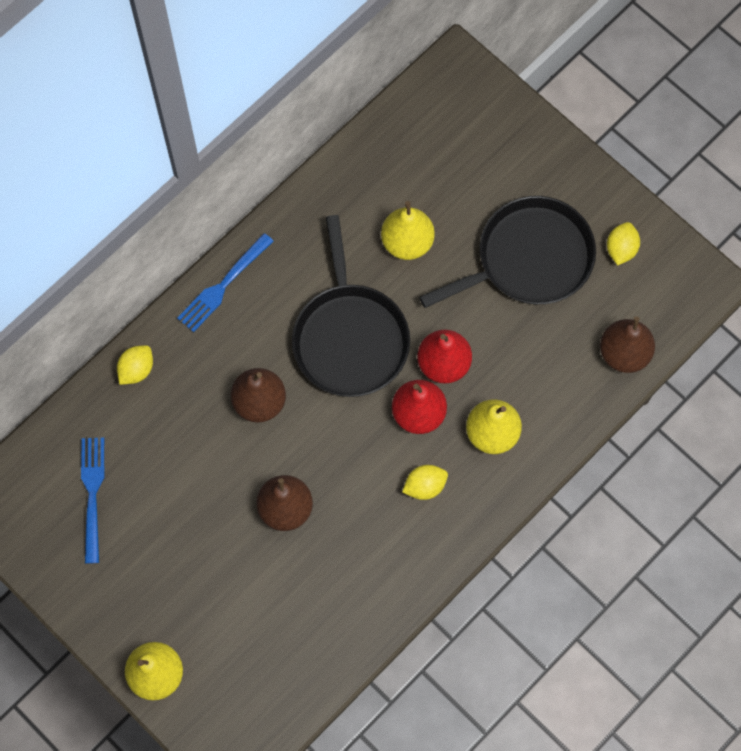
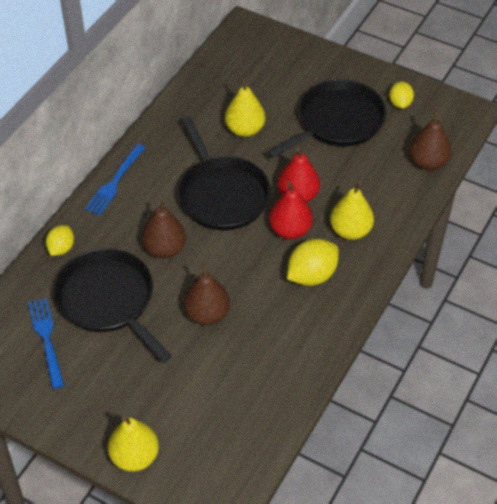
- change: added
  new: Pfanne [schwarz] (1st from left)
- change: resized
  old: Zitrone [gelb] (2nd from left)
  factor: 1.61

◇ ◇ ◇

▶ _Exercise_: Could you retype each line of the material above exactly, skipping the pictures?

▶ _Task answer_:
- change: added
  new: Pfanne [schwarz] (1st from left)
- change: resized
  old: Zitrone [gelb] (2nd from left)
  factor: 1.61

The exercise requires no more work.